§ **YOUR OBJECTIVE**:
Count the lines in the records below that contain the string "pizz", treating uppercase and lowercase as different. Reply with the number alone.

§ **DATA LISTING**:
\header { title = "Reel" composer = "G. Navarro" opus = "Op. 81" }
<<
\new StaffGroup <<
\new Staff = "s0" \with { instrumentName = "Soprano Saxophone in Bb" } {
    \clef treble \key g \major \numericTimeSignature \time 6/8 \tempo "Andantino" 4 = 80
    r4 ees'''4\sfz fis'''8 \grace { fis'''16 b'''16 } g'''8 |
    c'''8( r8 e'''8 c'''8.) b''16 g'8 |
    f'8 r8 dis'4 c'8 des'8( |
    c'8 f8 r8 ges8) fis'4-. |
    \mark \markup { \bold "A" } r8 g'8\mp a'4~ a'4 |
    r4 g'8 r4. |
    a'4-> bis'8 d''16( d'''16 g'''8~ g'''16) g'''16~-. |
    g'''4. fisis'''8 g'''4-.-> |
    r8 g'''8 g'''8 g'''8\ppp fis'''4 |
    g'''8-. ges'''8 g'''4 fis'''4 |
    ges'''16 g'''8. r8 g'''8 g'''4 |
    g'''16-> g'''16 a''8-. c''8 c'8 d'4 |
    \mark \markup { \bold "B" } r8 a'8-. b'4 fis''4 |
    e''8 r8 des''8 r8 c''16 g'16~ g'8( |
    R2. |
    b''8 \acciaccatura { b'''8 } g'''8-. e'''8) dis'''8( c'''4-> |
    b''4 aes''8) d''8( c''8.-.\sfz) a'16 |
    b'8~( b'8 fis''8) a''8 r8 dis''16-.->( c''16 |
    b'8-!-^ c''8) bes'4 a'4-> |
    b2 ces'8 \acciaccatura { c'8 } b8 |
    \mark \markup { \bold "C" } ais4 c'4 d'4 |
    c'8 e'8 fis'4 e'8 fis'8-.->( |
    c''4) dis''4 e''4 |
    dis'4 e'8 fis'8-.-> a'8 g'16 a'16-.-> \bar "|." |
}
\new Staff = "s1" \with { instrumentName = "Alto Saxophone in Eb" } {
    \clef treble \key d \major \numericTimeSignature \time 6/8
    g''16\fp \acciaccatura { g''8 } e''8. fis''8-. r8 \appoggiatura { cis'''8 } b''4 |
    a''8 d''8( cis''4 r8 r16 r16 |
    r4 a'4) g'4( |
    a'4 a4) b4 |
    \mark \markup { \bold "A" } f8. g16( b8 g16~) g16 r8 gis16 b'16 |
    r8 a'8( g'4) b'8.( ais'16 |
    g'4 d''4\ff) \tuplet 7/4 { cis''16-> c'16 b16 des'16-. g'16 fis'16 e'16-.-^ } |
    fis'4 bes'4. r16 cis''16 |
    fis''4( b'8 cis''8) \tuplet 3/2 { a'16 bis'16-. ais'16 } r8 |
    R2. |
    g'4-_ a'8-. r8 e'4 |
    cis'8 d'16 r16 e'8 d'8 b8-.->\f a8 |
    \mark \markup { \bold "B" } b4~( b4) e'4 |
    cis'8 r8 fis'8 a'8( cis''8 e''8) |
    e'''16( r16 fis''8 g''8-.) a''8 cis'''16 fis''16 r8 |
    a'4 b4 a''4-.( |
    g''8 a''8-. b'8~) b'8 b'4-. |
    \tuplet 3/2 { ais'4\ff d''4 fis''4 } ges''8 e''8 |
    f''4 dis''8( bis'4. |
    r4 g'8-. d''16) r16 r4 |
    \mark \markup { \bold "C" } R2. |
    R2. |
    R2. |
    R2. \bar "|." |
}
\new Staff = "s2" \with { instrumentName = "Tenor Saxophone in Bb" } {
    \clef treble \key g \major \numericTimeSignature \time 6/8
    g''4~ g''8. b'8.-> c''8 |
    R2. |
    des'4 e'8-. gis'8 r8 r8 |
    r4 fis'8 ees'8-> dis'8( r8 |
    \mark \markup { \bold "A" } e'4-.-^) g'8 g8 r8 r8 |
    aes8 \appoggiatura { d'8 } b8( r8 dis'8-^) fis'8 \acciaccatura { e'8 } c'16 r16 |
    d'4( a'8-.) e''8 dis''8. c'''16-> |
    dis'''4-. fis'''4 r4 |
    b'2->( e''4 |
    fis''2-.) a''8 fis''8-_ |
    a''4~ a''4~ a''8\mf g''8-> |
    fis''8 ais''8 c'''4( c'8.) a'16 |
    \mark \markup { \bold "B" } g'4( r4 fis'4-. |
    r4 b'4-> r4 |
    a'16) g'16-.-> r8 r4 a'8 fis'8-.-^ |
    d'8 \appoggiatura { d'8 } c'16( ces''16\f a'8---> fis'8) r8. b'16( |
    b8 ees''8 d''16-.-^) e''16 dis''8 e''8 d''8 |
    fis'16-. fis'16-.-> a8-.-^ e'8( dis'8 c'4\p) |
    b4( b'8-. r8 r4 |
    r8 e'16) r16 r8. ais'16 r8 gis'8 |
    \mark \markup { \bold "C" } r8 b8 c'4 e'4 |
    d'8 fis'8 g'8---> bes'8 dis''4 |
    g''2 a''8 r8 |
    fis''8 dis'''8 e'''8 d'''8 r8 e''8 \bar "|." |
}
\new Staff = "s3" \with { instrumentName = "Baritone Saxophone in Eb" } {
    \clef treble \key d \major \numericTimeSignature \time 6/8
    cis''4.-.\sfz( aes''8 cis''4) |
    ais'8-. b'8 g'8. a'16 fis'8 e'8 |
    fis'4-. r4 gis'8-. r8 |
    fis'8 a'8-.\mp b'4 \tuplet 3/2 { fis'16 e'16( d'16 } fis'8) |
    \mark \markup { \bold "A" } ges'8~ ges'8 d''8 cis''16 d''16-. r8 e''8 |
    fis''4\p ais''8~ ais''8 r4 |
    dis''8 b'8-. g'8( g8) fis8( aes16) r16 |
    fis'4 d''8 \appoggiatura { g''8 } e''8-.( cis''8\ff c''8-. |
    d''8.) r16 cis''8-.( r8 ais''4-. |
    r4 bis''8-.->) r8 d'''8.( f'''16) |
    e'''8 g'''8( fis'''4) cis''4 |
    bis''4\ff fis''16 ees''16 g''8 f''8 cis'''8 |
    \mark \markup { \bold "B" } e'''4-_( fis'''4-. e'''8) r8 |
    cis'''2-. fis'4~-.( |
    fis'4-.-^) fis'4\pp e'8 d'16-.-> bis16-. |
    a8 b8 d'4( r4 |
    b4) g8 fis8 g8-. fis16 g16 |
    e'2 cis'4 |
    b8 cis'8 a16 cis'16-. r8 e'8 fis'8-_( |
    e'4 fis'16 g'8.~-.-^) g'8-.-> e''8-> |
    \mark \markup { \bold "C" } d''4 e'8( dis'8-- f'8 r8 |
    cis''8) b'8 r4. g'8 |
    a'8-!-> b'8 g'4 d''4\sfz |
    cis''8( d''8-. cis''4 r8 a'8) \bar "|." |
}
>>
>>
--
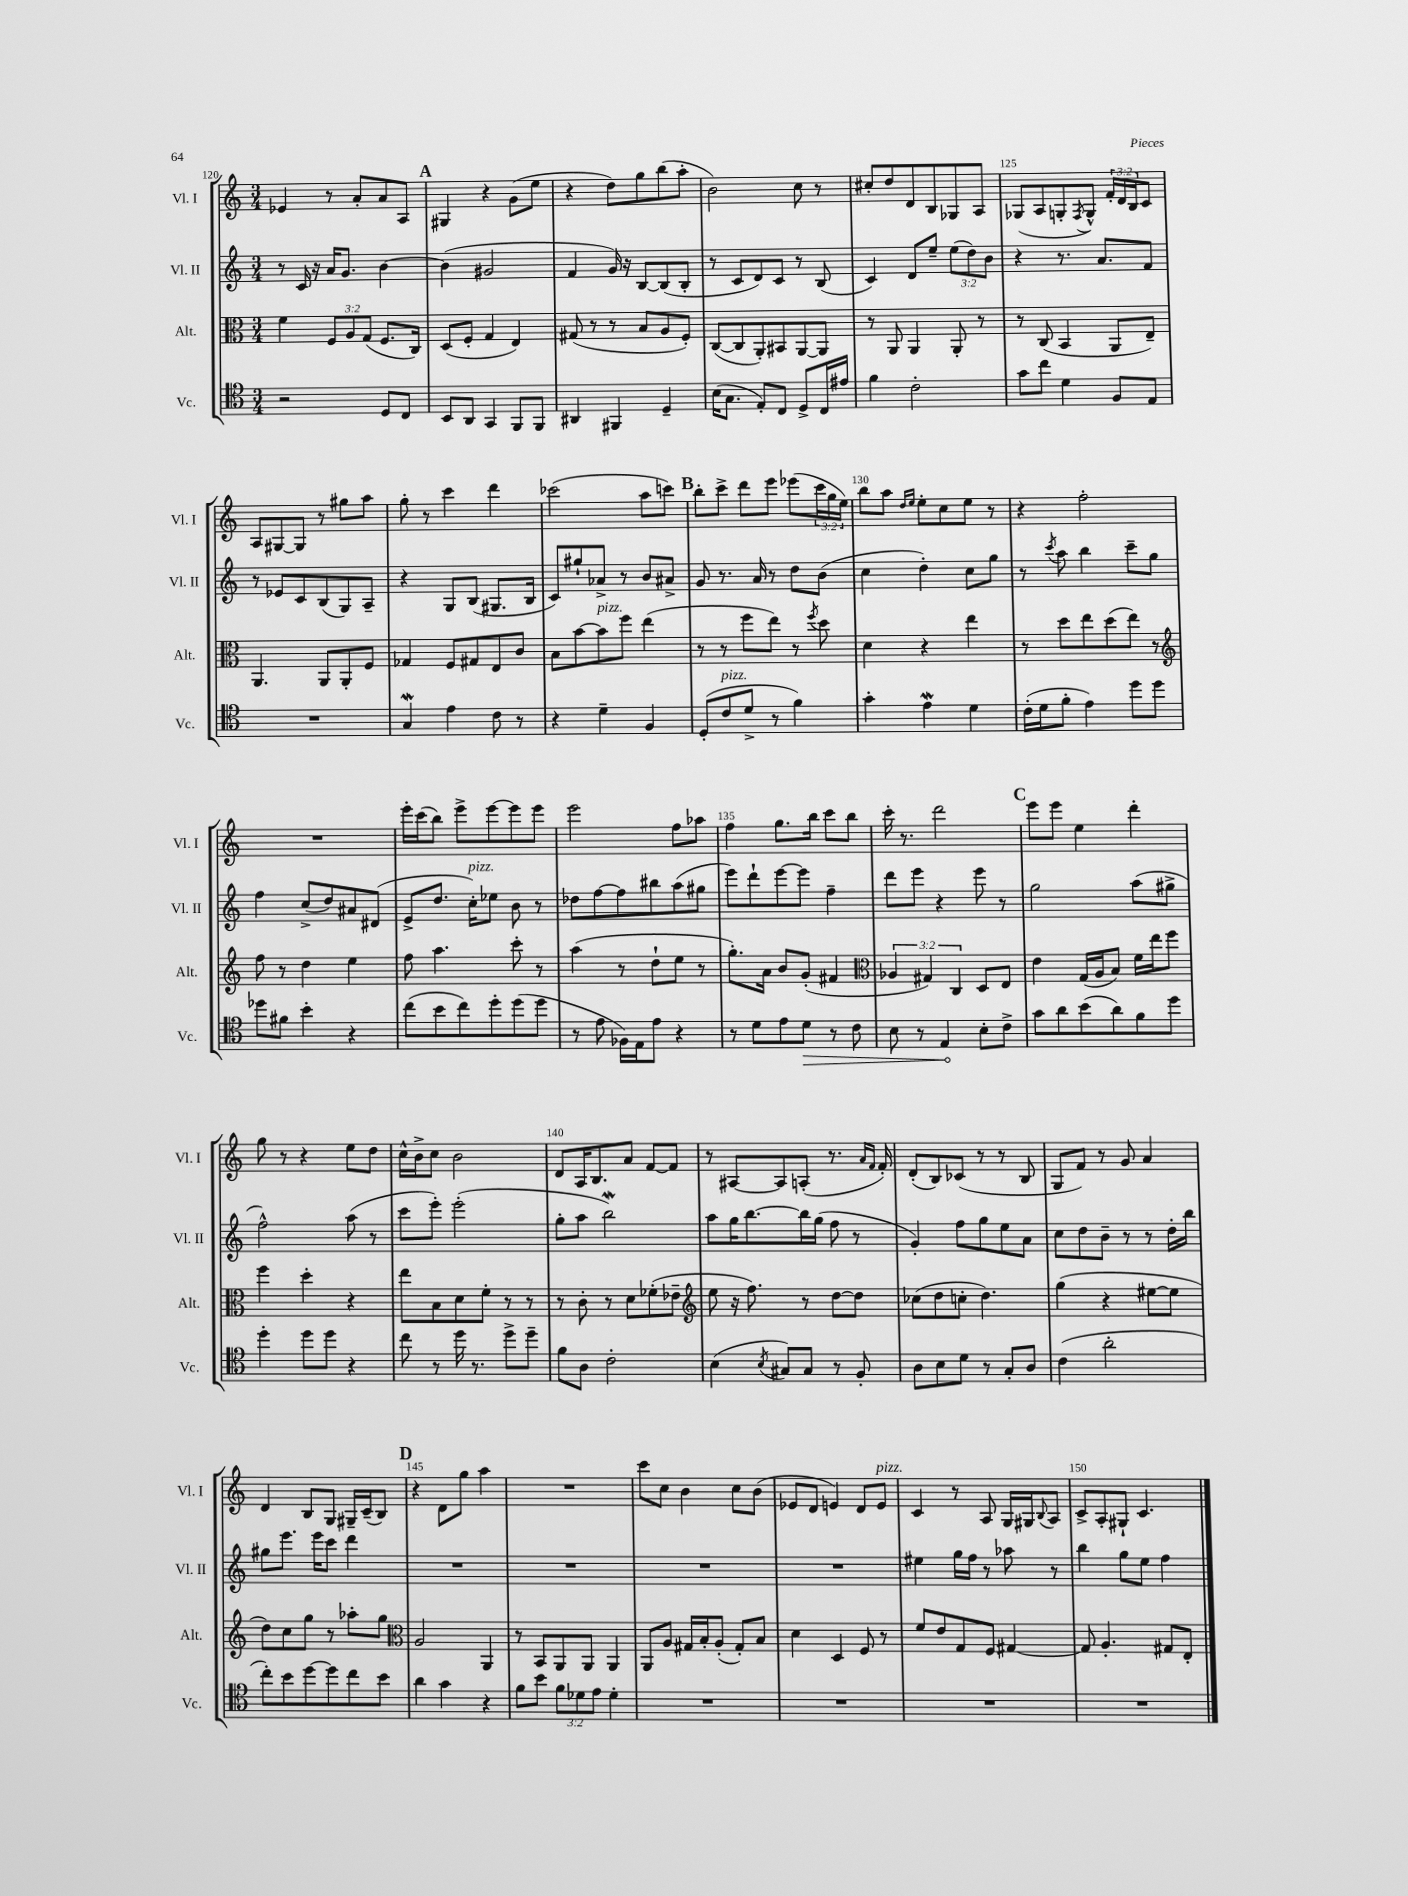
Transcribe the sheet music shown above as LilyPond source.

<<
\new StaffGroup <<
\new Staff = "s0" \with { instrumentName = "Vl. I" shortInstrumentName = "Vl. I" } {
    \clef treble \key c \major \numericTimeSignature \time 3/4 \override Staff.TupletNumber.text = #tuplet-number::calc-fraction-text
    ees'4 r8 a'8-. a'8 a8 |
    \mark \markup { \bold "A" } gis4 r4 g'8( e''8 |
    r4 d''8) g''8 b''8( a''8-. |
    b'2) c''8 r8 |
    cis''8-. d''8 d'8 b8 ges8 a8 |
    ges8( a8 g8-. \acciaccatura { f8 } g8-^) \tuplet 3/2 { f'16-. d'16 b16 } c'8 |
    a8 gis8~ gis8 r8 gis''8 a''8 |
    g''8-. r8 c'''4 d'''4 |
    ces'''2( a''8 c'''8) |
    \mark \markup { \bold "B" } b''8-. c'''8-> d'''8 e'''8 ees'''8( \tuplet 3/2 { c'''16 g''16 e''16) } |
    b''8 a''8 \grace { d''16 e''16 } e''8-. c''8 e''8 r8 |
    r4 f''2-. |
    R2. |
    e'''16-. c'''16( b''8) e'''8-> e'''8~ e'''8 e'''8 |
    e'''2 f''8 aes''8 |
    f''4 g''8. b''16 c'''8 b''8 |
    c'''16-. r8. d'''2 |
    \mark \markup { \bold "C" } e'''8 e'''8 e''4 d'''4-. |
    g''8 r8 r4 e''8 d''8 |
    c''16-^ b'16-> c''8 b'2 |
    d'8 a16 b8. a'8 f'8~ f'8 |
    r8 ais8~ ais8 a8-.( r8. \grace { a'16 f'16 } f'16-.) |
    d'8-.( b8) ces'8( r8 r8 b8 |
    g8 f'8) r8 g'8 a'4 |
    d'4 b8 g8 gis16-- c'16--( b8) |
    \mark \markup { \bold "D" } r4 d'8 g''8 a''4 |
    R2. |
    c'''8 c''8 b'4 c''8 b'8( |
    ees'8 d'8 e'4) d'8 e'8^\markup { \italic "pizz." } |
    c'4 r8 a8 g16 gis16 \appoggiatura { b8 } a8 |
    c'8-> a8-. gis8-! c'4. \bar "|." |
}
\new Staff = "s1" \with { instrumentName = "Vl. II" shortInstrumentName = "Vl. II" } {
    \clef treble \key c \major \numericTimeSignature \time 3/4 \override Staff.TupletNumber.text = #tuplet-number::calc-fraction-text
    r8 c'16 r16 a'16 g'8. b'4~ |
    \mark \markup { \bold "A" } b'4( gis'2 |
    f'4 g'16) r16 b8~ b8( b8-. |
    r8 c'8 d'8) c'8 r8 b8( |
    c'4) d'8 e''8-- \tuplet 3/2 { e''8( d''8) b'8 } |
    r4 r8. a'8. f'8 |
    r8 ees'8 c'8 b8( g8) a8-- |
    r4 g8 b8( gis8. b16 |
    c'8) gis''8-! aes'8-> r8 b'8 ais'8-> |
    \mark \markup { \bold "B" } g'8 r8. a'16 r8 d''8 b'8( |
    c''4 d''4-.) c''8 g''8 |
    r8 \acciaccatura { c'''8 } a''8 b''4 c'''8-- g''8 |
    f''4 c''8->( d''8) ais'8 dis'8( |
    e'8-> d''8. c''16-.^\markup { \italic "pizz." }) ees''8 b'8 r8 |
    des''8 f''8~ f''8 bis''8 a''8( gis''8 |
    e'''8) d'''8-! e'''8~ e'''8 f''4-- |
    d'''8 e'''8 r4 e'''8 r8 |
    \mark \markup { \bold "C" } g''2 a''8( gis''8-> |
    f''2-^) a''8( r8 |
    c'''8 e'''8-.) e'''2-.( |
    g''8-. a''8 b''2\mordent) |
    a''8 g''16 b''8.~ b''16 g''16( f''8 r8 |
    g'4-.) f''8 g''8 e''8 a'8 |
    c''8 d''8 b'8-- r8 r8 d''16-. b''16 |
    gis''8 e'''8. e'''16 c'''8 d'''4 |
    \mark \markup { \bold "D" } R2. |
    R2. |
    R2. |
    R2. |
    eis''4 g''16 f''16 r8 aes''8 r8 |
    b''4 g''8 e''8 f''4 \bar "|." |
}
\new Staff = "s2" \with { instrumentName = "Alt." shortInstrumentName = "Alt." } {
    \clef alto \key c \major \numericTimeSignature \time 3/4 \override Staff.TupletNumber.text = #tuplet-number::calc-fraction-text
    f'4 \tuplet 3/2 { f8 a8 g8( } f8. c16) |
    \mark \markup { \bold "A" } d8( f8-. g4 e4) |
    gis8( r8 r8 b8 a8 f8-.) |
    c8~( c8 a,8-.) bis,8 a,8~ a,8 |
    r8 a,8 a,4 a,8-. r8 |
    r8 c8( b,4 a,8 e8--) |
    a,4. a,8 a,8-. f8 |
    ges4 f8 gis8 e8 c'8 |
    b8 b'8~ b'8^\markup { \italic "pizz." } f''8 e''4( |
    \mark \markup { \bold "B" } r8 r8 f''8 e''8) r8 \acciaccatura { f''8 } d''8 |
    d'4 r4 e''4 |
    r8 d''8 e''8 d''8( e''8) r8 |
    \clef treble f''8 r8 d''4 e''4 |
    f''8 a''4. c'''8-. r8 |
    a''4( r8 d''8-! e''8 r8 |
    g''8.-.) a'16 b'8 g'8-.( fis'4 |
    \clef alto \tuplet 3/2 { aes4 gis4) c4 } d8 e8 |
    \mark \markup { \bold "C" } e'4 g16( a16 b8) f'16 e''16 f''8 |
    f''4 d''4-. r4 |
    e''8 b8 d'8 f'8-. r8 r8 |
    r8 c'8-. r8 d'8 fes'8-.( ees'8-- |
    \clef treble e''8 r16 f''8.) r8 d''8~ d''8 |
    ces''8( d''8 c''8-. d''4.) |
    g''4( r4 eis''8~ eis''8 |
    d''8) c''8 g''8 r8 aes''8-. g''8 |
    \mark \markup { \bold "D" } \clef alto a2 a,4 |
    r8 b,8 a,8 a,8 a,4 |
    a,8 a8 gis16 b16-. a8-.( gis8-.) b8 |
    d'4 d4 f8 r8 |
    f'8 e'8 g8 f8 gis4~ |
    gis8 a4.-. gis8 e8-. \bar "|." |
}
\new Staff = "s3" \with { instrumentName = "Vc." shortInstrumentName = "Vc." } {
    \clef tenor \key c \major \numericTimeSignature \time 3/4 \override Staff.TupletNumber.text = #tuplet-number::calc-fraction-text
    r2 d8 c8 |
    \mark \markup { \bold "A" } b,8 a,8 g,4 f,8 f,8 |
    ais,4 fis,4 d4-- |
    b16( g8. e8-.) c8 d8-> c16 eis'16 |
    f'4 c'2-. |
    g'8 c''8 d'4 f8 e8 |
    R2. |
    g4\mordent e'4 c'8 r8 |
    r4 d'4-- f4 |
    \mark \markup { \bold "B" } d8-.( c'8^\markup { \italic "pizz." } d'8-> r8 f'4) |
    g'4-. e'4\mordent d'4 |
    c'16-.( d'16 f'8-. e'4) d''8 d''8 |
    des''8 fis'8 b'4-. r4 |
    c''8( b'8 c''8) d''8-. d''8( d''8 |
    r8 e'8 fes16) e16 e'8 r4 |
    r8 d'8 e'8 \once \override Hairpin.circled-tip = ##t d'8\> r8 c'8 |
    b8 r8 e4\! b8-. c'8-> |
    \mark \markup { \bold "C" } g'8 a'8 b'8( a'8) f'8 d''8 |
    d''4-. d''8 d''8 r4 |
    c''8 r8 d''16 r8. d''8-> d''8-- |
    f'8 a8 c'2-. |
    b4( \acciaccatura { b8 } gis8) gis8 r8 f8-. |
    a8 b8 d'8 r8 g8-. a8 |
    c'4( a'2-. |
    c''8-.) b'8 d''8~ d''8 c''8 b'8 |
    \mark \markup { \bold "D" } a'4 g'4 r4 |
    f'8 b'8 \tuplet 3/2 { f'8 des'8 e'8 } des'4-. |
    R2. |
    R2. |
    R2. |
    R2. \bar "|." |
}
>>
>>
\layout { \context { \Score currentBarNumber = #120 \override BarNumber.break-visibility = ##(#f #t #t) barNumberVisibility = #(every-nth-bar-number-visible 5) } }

§ **FINISHED ANSWER**:
4